◆ **Exercise prompt**
Copy out each of the items below line for line, with no changes.

(Stored data entries)
>>>>>

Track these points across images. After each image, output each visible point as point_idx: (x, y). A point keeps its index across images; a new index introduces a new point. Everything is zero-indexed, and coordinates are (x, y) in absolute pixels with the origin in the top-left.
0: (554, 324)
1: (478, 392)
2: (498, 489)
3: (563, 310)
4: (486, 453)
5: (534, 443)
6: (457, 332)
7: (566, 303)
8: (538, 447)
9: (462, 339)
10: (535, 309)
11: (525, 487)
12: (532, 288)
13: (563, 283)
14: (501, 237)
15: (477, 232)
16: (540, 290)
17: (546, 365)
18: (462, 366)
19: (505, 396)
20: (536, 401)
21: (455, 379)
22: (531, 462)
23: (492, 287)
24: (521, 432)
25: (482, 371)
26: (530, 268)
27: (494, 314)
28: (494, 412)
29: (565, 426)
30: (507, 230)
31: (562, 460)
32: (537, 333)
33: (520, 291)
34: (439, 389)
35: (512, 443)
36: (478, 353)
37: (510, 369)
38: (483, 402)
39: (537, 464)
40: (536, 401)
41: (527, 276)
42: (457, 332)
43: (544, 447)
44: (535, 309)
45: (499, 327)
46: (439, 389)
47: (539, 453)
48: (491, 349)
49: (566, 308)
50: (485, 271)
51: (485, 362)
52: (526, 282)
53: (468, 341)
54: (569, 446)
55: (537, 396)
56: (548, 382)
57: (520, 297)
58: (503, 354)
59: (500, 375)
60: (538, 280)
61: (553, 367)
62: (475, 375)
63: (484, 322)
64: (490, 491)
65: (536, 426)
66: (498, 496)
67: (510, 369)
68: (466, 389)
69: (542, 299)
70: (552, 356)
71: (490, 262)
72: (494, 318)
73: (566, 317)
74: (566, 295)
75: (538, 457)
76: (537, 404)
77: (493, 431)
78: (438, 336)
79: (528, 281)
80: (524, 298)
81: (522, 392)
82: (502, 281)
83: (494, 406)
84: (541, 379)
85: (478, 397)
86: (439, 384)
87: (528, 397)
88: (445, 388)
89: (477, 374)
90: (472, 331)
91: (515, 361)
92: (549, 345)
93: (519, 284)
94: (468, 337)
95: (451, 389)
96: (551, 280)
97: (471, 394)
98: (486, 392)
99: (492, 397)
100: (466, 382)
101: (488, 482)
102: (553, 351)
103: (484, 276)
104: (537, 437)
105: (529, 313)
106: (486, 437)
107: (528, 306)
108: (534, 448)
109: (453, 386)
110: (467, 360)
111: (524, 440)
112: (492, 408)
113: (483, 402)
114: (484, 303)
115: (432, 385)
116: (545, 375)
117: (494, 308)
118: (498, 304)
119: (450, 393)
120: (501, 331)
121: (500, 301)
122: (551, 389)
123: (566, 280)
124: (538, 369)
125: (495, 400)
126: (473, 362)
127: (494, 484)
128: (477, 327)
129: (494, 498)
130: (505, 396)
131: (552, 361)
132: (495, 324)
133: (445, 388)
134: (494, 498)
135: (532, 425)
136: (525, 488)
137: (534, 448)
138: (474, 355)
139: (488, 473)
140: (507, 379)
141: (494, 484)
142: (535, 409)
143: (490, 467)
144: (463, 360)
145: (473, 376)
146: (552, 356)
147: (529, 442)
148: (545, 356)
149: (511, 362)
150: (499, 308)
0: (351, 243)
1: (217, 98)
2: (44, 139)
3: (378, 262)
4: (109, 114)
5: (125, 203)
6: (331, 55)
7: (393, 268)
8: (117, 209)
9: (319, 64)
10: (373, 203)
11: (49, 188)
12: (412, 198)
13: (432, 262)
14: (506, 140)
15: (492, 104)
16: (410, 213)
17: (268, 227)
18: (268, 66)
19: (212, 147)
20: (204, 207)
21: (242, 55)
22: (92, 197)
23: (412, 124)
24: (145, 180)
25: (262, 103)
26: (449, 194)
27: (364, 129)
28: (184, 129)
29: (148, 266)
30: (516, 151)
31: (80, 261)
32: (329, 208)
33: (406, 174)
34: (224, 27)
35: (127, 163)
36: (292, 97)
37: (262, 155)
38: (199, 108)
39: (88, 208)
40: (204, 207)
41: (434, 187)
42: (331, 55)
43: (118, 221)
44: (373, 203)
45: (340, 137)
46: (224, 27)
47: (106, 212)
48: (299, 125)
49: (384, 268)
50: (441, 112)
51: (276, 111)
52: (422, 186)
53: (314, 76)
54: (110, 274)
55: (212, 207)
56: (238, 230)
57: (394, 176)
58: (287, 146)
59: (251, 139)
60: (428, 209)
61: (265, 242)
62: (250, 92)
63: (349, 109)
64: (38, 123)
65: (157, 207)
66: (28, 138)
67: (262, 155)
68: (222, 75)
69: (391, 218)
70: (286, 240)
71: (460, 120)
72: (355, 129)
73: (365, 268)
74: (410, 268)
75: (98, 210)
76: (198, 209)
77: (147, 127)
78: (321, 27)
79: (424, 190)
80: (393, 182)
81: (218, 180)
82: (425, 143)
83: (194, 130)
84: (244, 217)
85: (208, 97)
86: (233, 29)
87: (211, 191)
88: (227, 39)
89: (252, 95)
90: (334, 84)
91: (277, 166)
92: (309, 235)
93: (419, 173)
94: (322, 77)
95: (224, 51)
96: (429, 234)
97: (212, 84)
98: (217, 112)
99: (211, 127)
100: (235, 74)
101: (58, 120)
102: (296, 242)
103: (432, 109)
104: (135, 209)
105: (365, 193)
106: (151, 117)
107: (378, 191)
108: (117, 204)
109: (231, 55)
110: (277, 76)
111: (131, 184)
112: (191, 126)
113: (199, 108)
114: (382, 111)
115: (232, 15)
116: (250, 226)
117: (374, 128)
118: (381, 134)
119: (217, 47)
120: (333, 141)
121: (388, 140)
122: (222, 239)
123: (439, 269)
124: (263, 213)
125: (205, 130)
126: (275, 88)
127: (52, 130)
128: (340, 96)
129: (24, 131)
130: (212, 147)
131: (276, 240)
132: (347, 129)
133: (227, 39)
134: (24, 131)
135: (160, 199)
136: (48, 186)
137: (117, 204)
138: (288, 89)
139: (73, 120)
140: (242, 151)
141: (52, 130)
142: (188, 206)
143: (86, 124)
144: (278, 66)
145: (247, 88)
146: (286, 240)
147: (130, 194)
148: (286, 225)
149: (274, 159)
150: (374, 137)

<<<<<

◆ **Correct answer**
Track these points across images. After each image, output each visible point as point_idx: (x, y). A point keeps its index across images; a new index introduces a new point. Everything is zero-indexed, and coordinates are (x, y) in absolute pixels with the origin in the top-left.
0: (554, 324)
1: (478, 392)
2: (498, 489)
3: (563, 310)
4: (486, 453)
5: (534, 443)
6: (457, 332)
7: (566, 303)
8: (538, 447)
9: (462, 339)
10: (535, 309)
11: (525, 487)
12: (532, 288)
13: (563, 283)
14: (501, 237)
15: (477, 232)
16: (540, 290)
17: (546, 365)
18: (462, 366)
19: (505, 396)
20: (536, 401)
21: (455, 379)
22: (531, 462)
23: (492, 287)
24: (521, 432)
25: (482, 371)
26: (530, 268)
27: (494, 314)
28: (494, 412)
29: (565, 426)
30: (507, 230)
31: (562, 460)
32: (537, 333)
33: (520, 291)
34: (439, 389)
35: (512, 443)
36: (478, 353)
37: (510, 369)
38: (483, 402)
39: (537, 464)
40: (536, 401)
41: (527, 276)
42: (457, 332)
43: (544, 447)
44: (535, 309)
45: (499, 327)
46: (439, 389)
47: (539, 453)
48: (491, 349)
49: (566, 308)
50: (485, 271)
51: (485, 362)
52: (526, 282)
53: (468, 341)
54: (569, 446)
55: (537, 396)
56: (548, 382)
57: (520, 297)
58: (503, 354)
59: (500, 375)
60: (538, 280)
61: (553, 367)
62: (475, 375)
63: (484, 322)
64: (490, 491)
65: (536, 426)
66: (498, 496)
67: (510, 369)
68: (466, 389)
69: (542, 299)
70: (552, 356)
71: (490, 262)
72: (494, 318)
73: (566, 317)
74: (566, 295)
75: (538, 457)
76: (537, 404)
77: (493, 431)
78: (438, 336)
79: (528, 281)
80: (524, 298)
81: (522, 392)
82: (502, 281)
83: (494, 406)
84: (541, 379)
85: (478, 397)
86: (439, 384)
87: (528, 397)
88: (445, 388)
89: (477, 374)
90: (472, 331)
91: (515, 361)
92: (549, 345)
93: (519, 284)
94: (468, 337)
95: (451, 389)
96: (551, 280)
97: (471, 394)
98: (486, 392)
99: (492, 397)
100: (466, 382)
101: (488, 482)
102: (553, 351)
103: (484, 276)
104: (537, 437)
105: (529, 313)
106: (486, 437)
107: (528, 306)
108: (534, 448)
109: (453, 386)
110: (467, 360)
111: (524, 440)
112: (492, 408)
113: (483, 402)
114: (484, 303)
115: (432, 385)
116: (545, 375)
117: (494, 308)
118: (498, 304)
119: (450, 393)
120: (501, 331)
121: (500, 301)
122: (551, 389)
123: (566, 280)
124: (538, 369)
125: (495, 400)
126: (473, 362)
127: (494, 484)
128: (477, 327)
129: (494, 498)
130: (505, 396)
131: (552, 361)
132: (495, 324)
133: (445, 388)
134: (494, 498)
135: (532, 425)
136: (525, 488)
137: (534, 448)
138: (474, 355)
139: (488, 473)
140: (507, 379)
141: (494, 484)
142: (535, 409)
143: (490, 467)
144: (463, 360)
145: (473, 376)
146: (552, 356)
147: (529, 442)
148: (545, 356)
149: (511, 362)
150: (499, 308)
0: (351, 243)
1: (217, 98)
2: (44, 139)
3: (378, 262)
4: (109, 114)
5: (125, 203)
6: (331, 55)
7: (393, 268)
8: (117, 209)
9: (319, 64)
10: (373, 203)
11: (49, 188)
12: (412, 198)
13: (432, 262)
14: (506, 140)
15: (492, 104)
16: (410, 213)
17: (268, 227)
18: (268, 66)
19: (212, 147)
20: (204, 207)
21: (242, 55)
22: (92, 197)
23: (412, 124)
24: (145, 180)
25: (262, 103)
26: (449, 194)
27: (364, 129)
28: (184, 129)
29: (148, 266)
30: (516, 151)
31: (80, 261)
32: (329, 208)
33: (406, 174)
34: (224, 27)
35: (127, 163)
36: (292, 97)
37: (262, 155)
38: (199, 108)
39: (88, 208)
40: (204, 207)
41: (434, 187)
42: (331, 55)
43: (118, 221)
44: (373, 203)
45: (340, 137)
46: (224, 27)
47: (106, 212)
48: (299, 125)
49: (384, 268)
50: (441, 112)
51: (276, 111)
52: (422, 186)
53: (314, 76)
54: (110, 274)
55: (212, 207)
56: (238, 230)
57: (394, 176)
58: (287, 146)
59: (251, 139)
60: (428, 209)
61: (265, 242)
62: (250, 92)
63: (349, 109)
64: (38, 123)
65: (157, 207)
66: (28, 138)
67: (262, 155)
68: (222, 75)
69: (391, 218)
70: (286, 240)
71: (460, 120)
72: (355, 129)
73: (365, 268)
74: (410, 268)
75: (98, 210)
76: (198, 209)
77: (147, 127)
78: (321, 27)
79: (424, 190)
80: (393, 182)
81: (218, 180)
82: (425, 143)
83: (194, 130)
84: (244, 217)
85: (208, 97)
86: (233, 29)
87: (211, 191)
88: (227, 39)
89: (252, 95)
90: (334, 84)
91: (277, 166)
92: (309, 235)
93: (419, 173)
94: (322, 77)
95: (224, 51)
96: (429, 234)
97: (212, 84)
98: (217, 112)
99: (211, 127)
100: (235, 74)
101: (58, 120)
102: (296, 242)
103: (432, 109)
104: (135, 209)
105: (365, 193)
106: (151, 117)
107: (378, 191)
108: (117, 204)
109: (231, 55)
110: (277, 76)
111: (131, 184)
112: (191, 126)
113: (199, 108)
114: (382, 111)
115: (232, 15)
116: (250, 226)
117: (374, 128)
118: (381, 134)
119: (217, 47)
120: (333, 141)
121: (388, 140)
122: (222, 239)
123: (439, 269)
124: (263, 213)
125: (205, 130)
126: (275, 88)
127: (52, 130)
128: (340, 96)
129: (24, 131)
130: (212, 147)
131: (276, 240)
132: (347, 129)
133: (227, 39)
134: (24, 131)
135: (160, 199)
136: (48, 186)
137: (117, 204)
138: (288, 89)
139: (73, 120)
140: (242, 151)
141: (52, 130)
142: (188, 206)
143: (86, 124)
144: (278, 66)
145: (247, 88)
146: (286, 240)
147: (130, 194)
148: (286, 225)
149: (274, 159)
150: (374, 137)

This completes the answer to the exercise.